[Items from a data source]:
'''
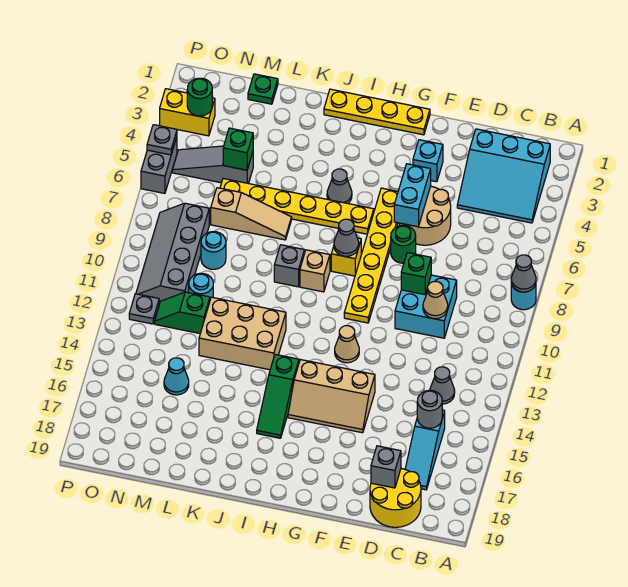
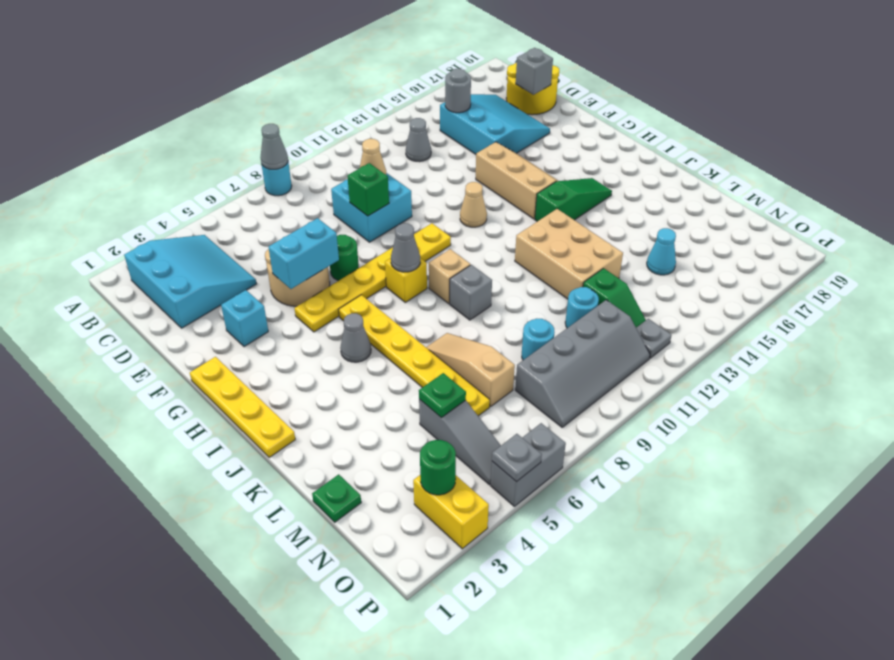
cyan slope C15:C17 level 1 top 15 -> cyan slope C15:E17 level 1 top 15
green brick M5 level 2 -> green plate M5 level 2

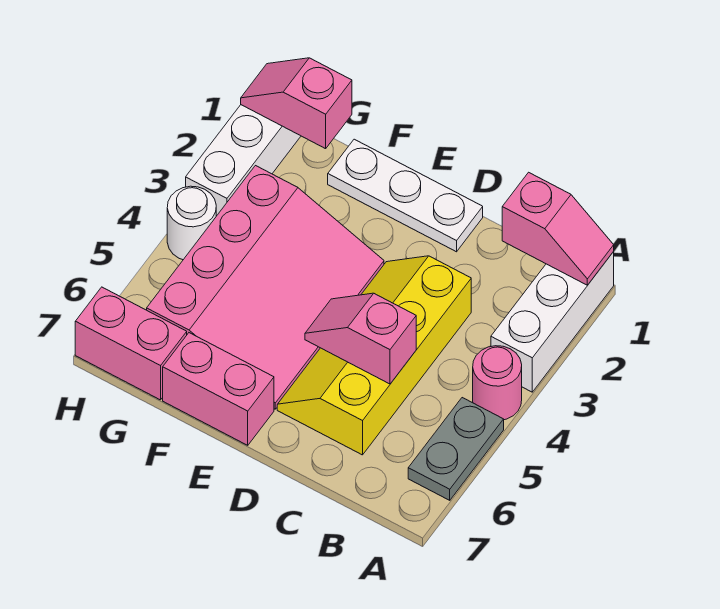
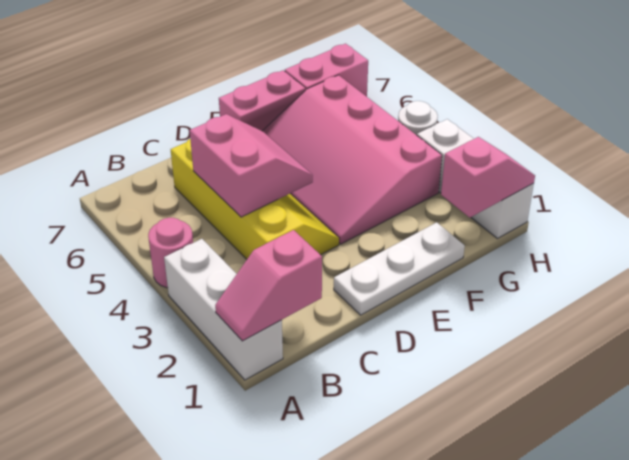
grey plate A5:A6 level 1 -> none
pink slope C5:D5 level 2 top C -> pink slope C4:D5 level 2 top C

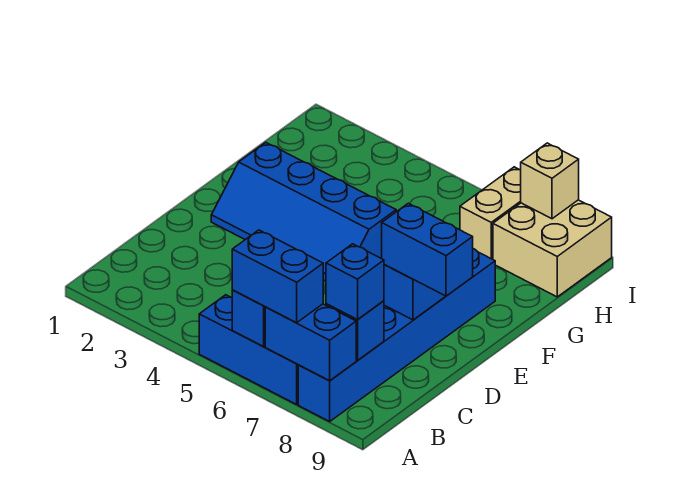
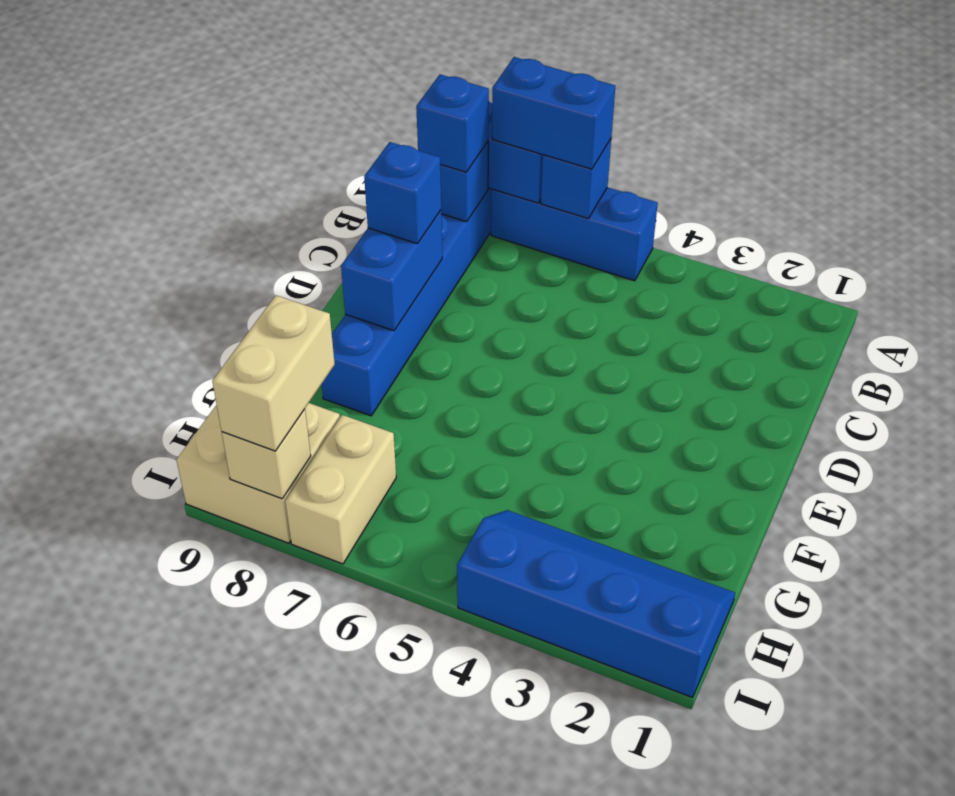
blue brick D8:D9 level 3 -> blue brick D8 level 3
blue slope E2:F5 level 1 top F -> blue slope H1:I4 level 1 top I
none -> tan brick H8:I8 level 3

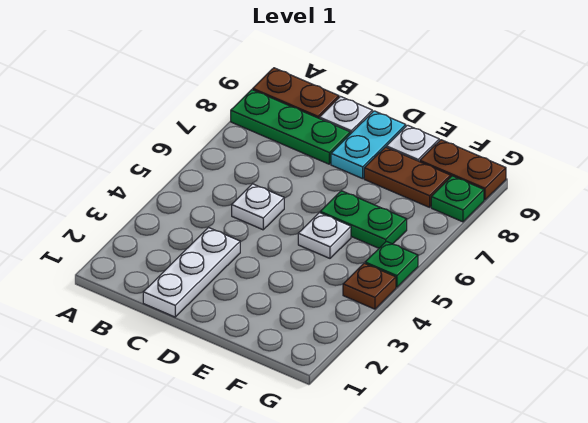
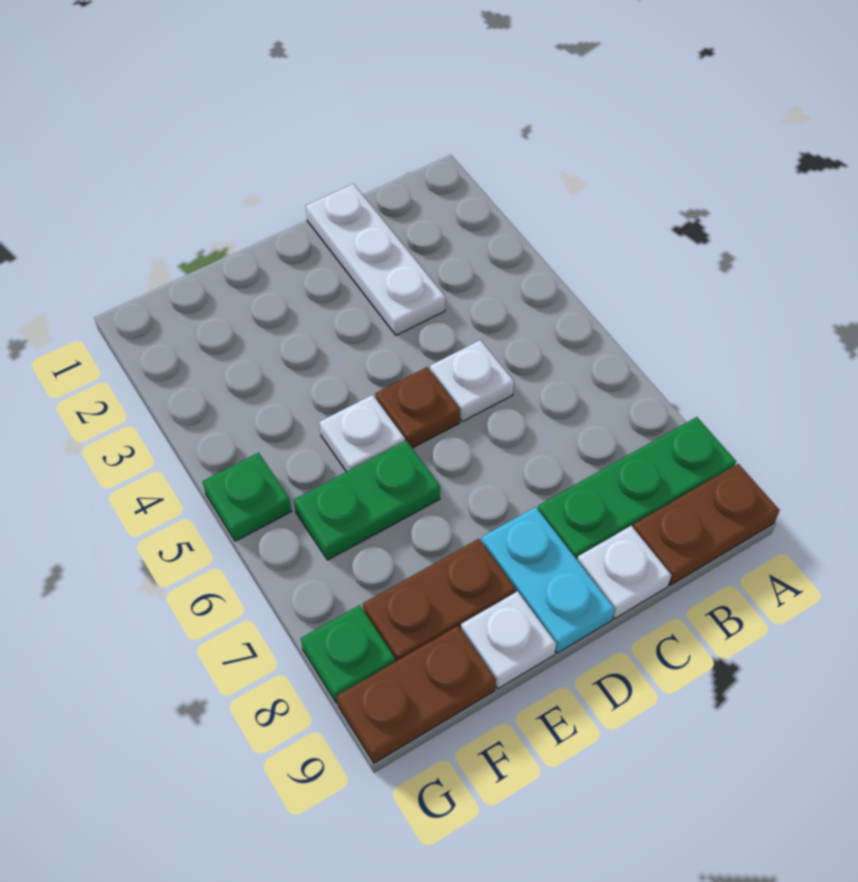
brown plate G4 level 1 -> brown plate D5 level 1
'''
[Try it]: Leave out the pictures; repeat the data exactly.

[Reply to the task]:
cyan slope C15:C17 level 1 top 15 -> cyan slope C15:E17 level 1 top 15
green brick M5 level 2 -> green plate M5 level 2

grey plate A5:A6 level 1 -> none
pink slope C5:D5 level 2 top C -> pink slope C4:D5 level 2 top C

blue brick D8:D9 level 3 -> blue brick D8 level 3
blue slope E2:F5 level 1 top F -> blue slope H1:I4 level 1 top I
none -> tan brick H8:I8 level 3

brown plate G4 level 1 -> brown plate D5 level 1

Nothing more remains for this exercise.